--- DATA LISTING ---

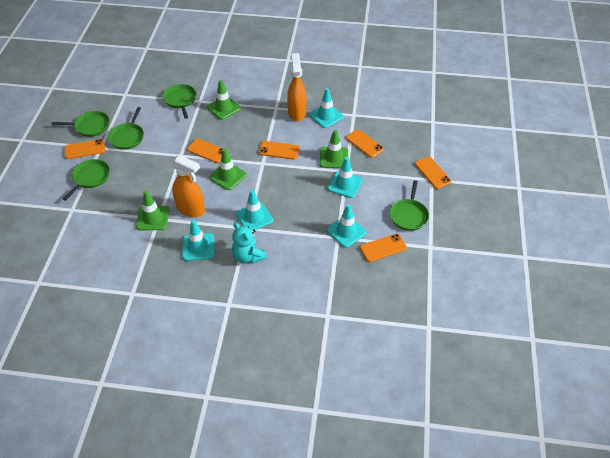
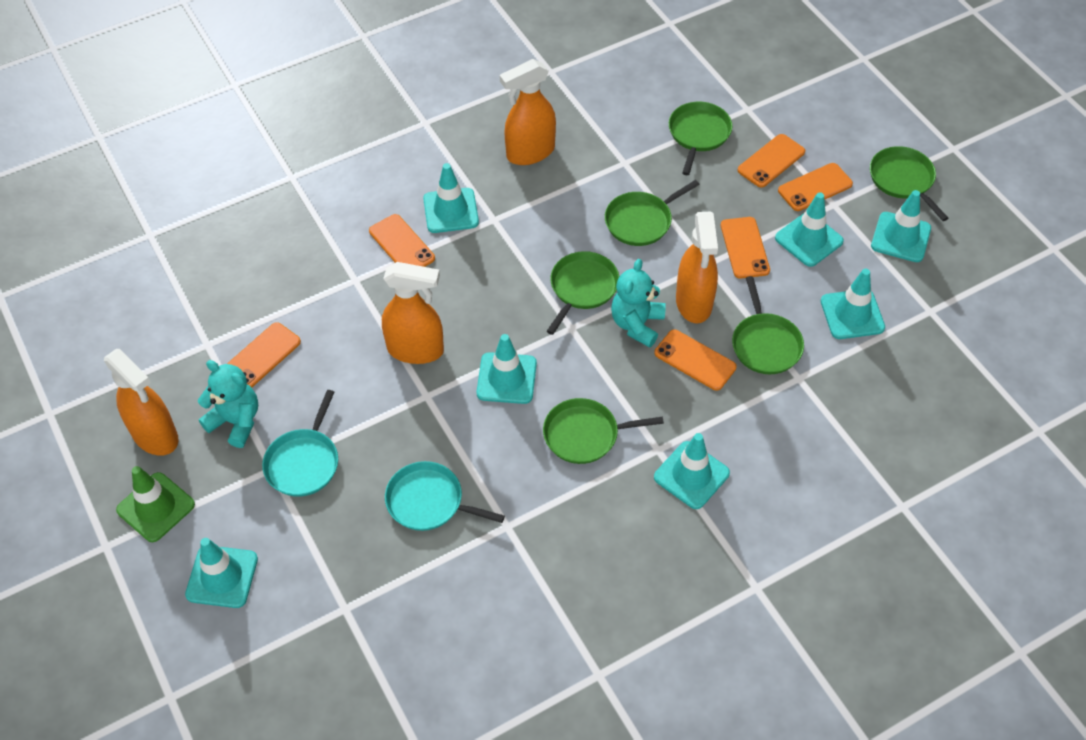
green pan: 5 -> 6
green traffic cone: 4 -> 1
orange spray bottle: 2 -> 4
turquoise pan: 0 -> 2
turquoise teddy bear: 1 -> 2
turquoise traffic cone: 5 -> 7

---
--- DATA LISTING ---

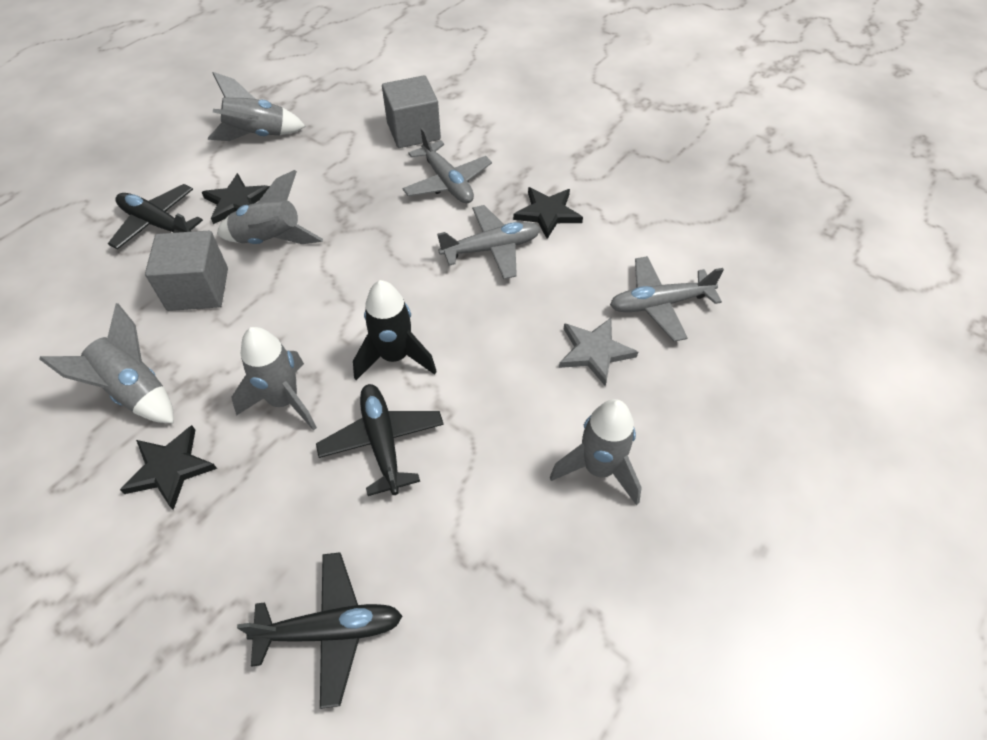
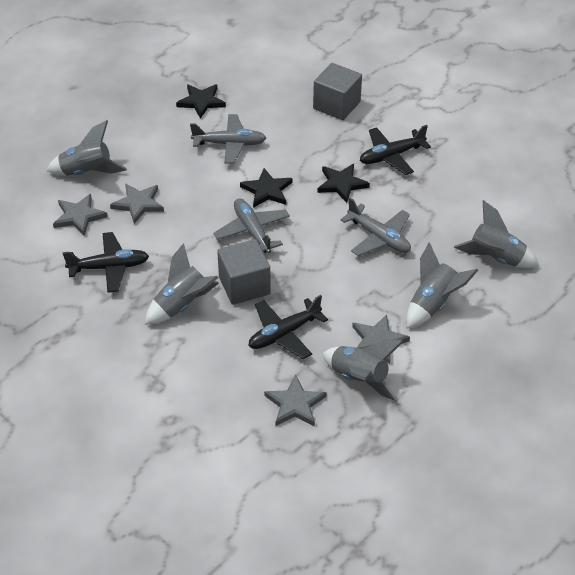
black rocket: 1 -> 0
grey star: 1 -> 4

---

◆ **INSTRUCTIONS TO FOLLOW**
Among the records above, a stretch begins at the line containing "turquoise pan: 0 -> 2" and ends at the line containing "turquoise traffic cone: 5 -> 7". Restate that stretch word for word, and nothing else.

◆ **OUTPUT**
turquoise pan: 0 -> 2
turquoise teddy bear: 1 -> 2
turquoise traffic cone: 5 -> 7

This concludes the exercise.